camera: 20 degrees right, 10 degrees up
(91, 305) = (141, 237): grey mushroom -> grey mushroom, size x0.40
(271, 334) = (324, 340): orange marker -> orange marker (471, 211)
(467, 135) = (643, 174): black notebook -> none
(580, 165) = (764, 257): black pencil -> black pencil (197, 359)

================

Extract all of the data exactly as written.

**EXPECTED OUTPUT:**
camera: 20 degrees right, 10 degrees up
(91, 305) = (141, 237): grey mushroom -> grey mushroom, size x0.40
(271, 334) = (324, 340): orange marker -> orange marker (471, 211)
(467, 135) = (643, 174): black notebook -> none
(580, 165) = (764, 257): black pencil -> black pencil (197, 359)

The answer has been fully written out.